- **Problem description**: Would you return the data below exactly as it stands, with every picture left out?

- **Records for the exercise**:
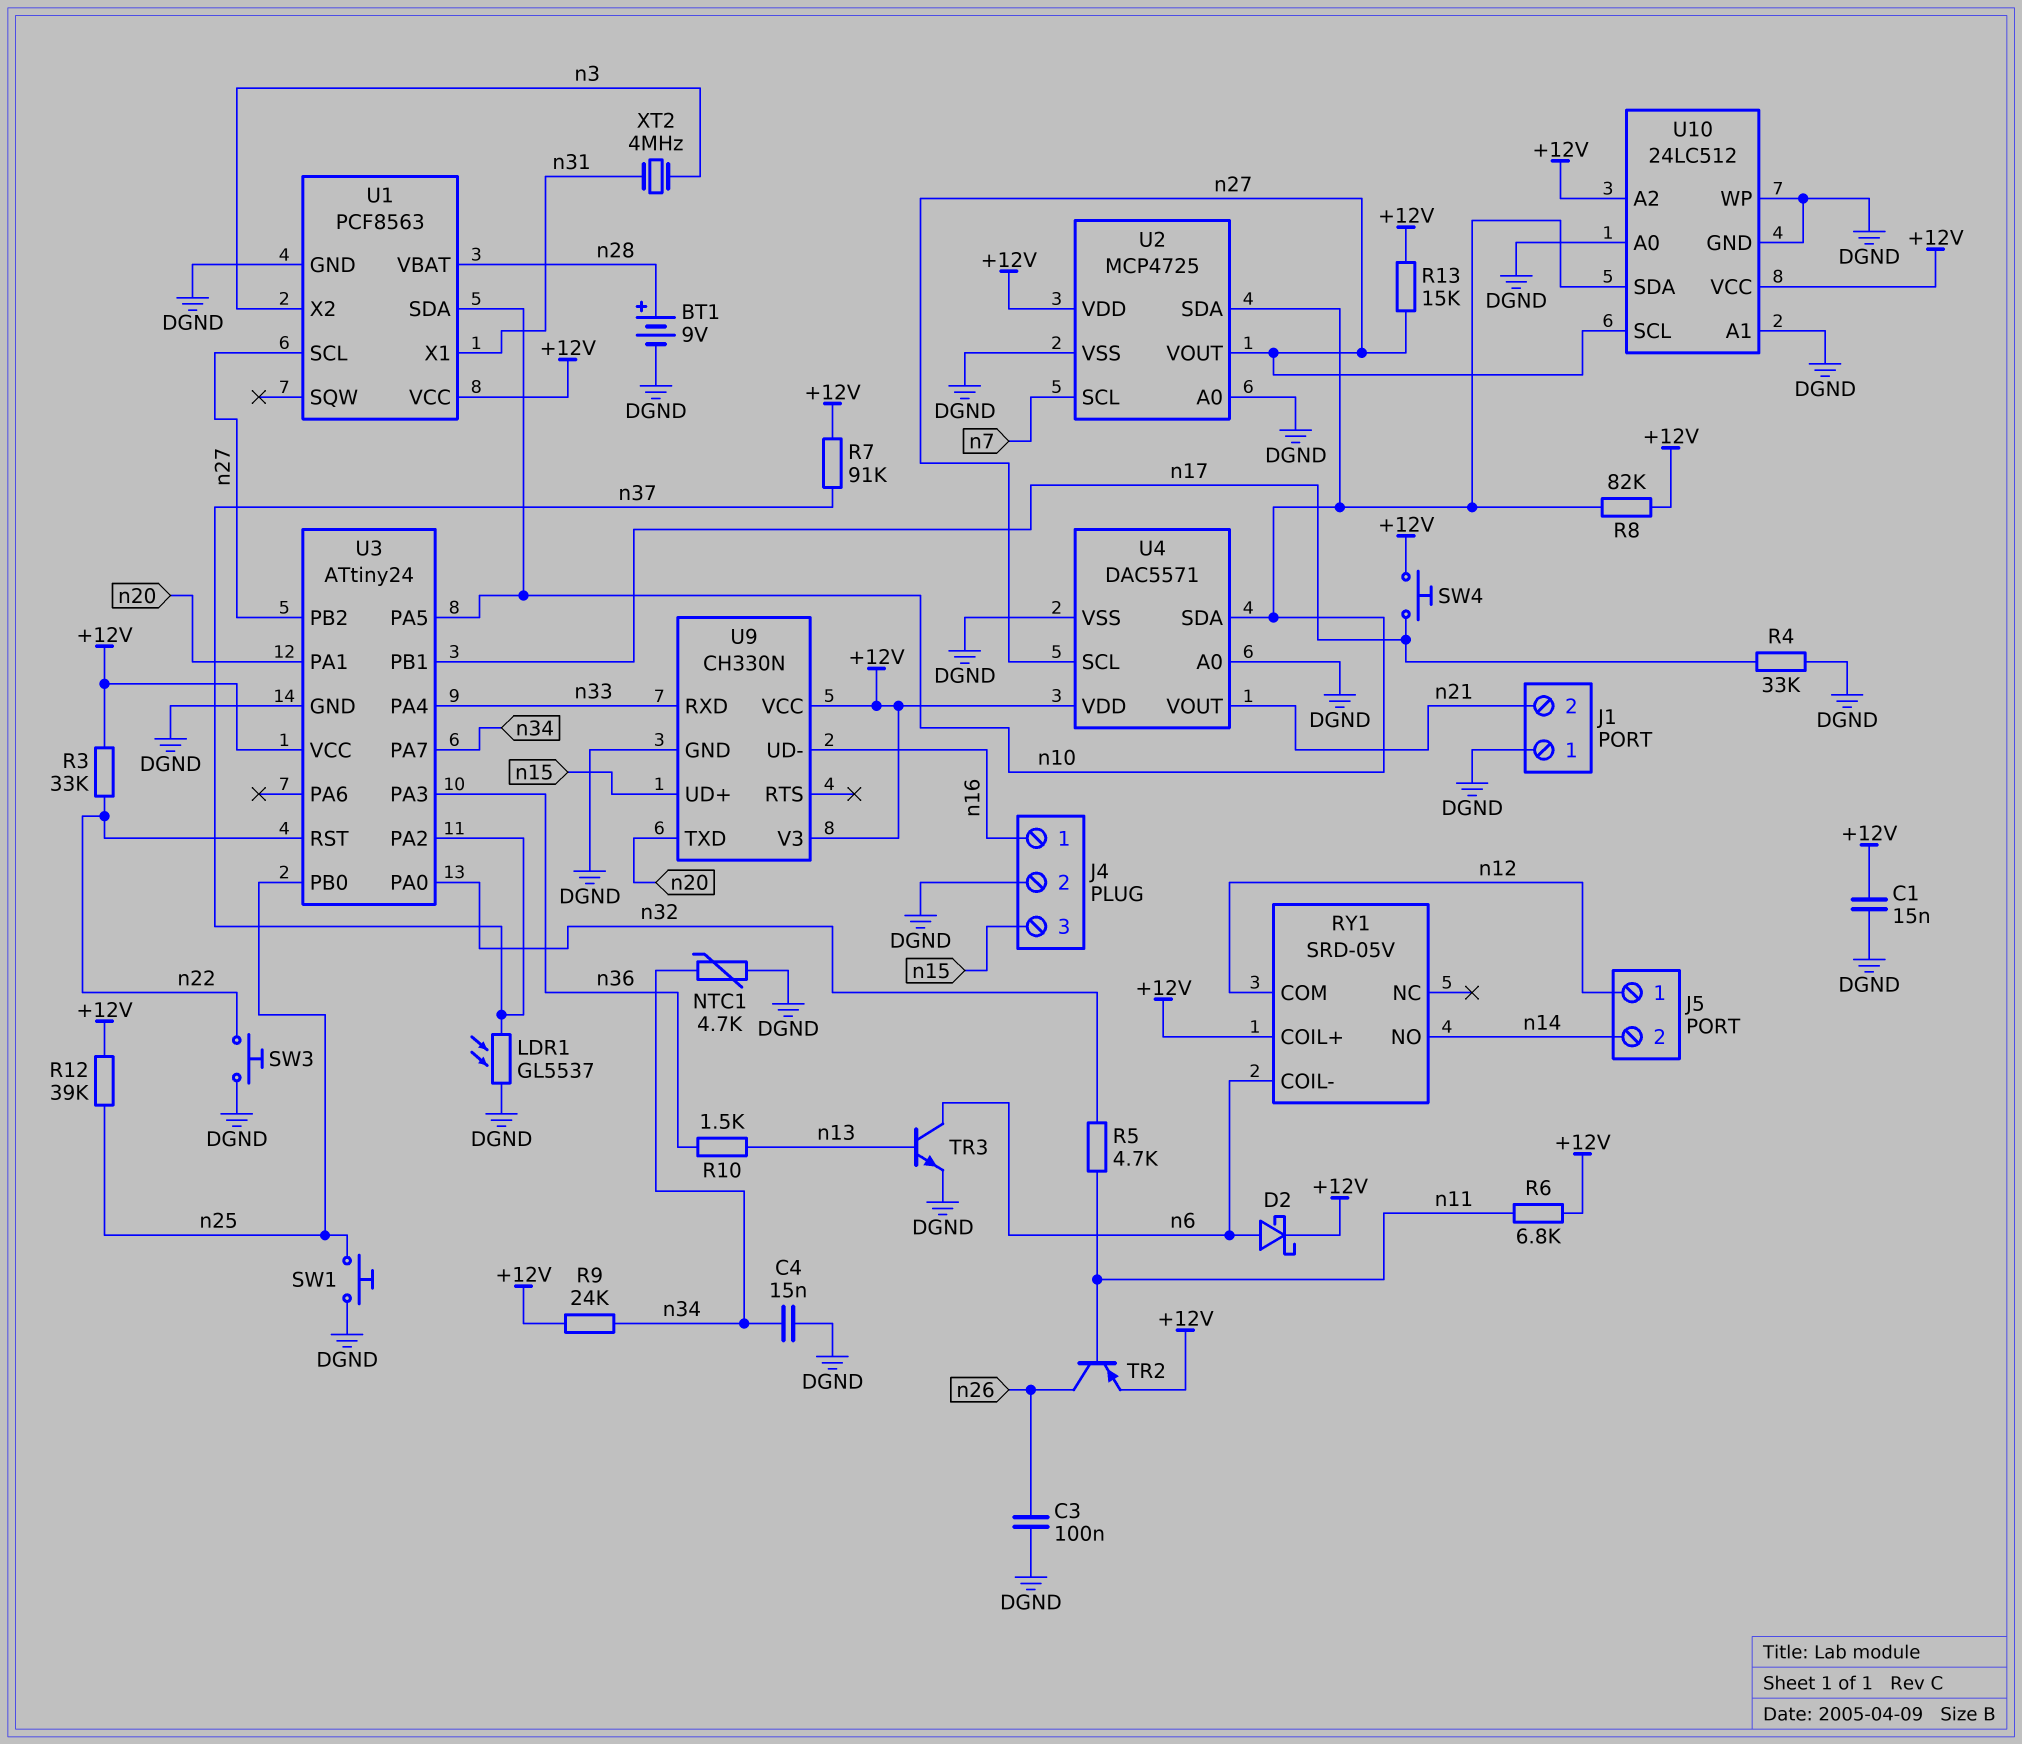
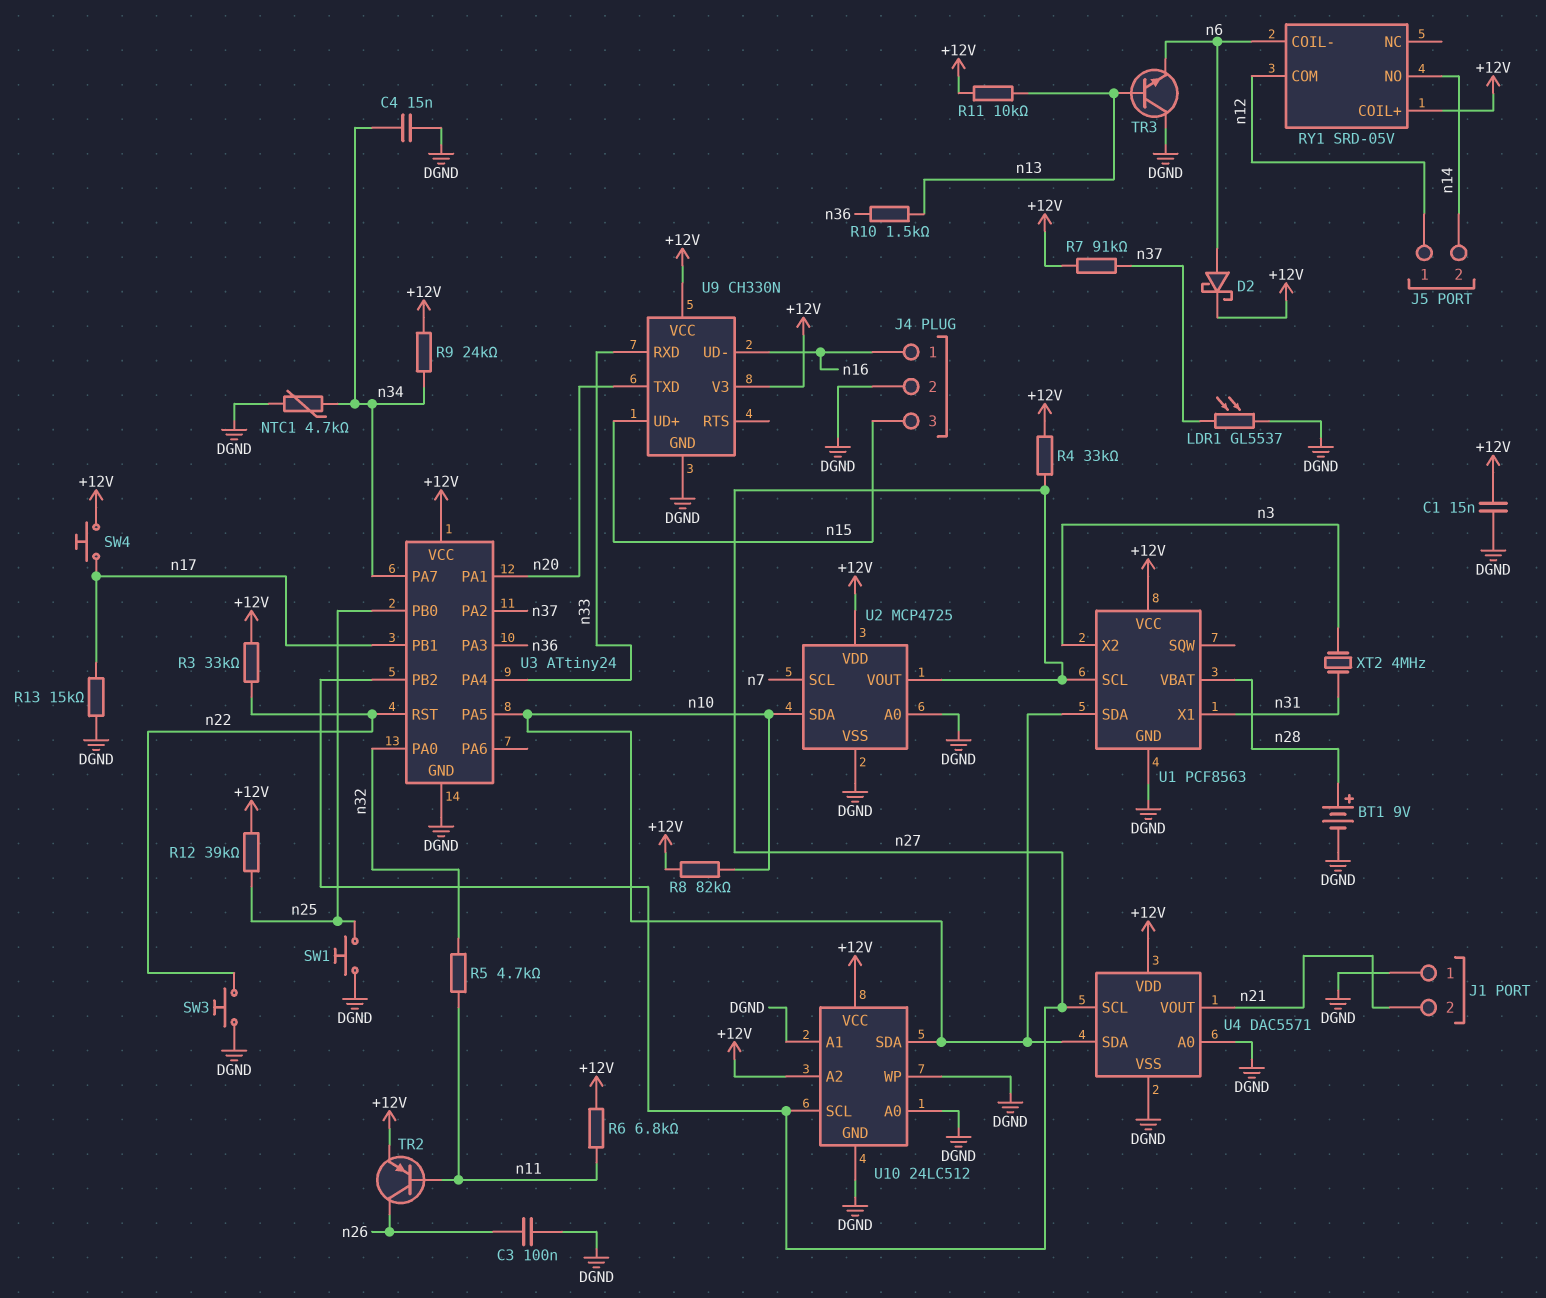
R4: 33k (DGND, n17) -> 33k (+12V, n27)
R11: none -> 10k (+12V, n13)
R13: 15k (+12V, n27) -> 15k (DGND, n17)
TR3: NPN (B n13, C n6, E DGND) -> NPN (B n13, C DGND, E n6)

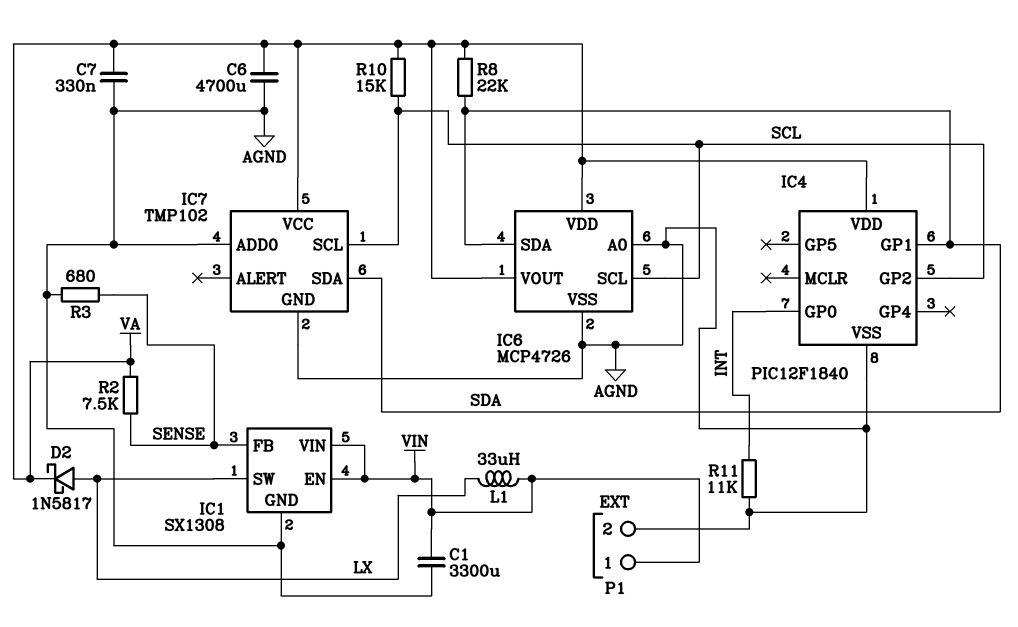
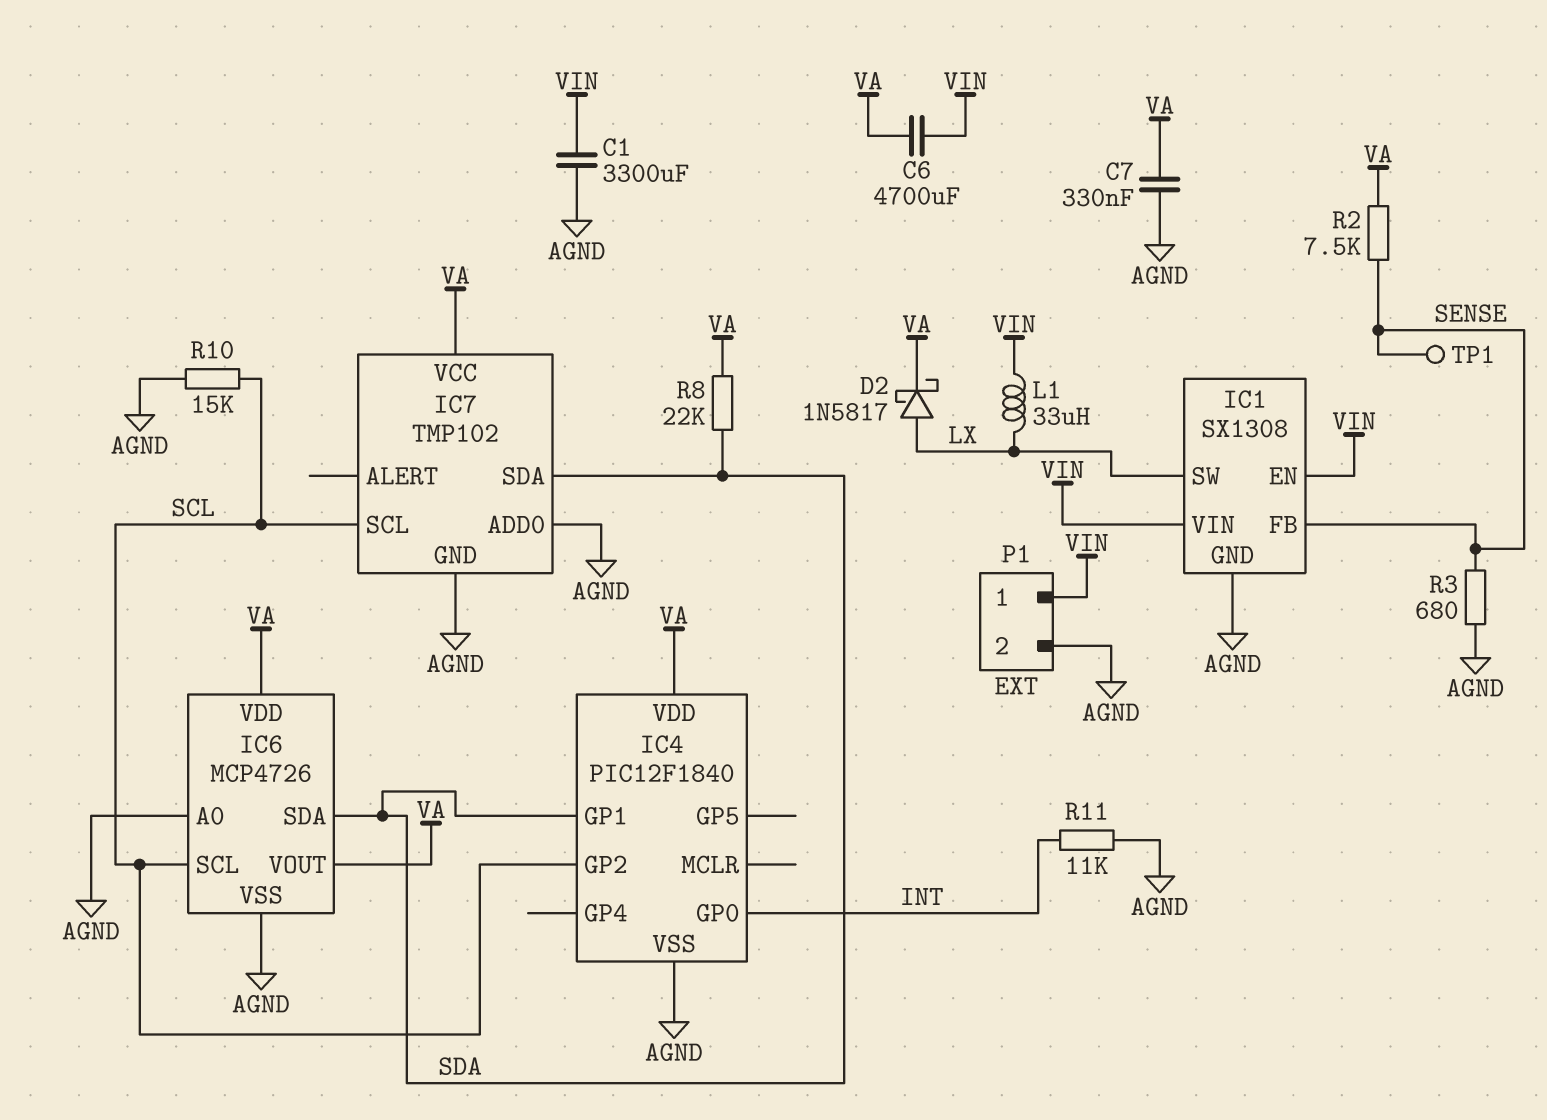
C6: 4700uF (AGND, VA) -> 4700uF (VA, VIN)
R10: 15k (SCL, VA) -> 15k (AGND, SCL)
TP1: none -> test point (SENSE)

- **Your solution**:
R4: 33k (DGND, n17) -> 33k (+12V, n27)
R11: none -> 10k (+12V, n13)
R13: 15k (+12V, n27) -> 15k (DGND, n17)
TR3: NPN (B n13, C n6, E DGND) -> NPN (B n13, C DGND, E n6)

C6: 4700uF (AGND, VA) -> 4700uF (VA, VIN)
R10: 15k (SCL, VA) -> 15k (AGND, SCL)
TP1: none -> test point (SENSE)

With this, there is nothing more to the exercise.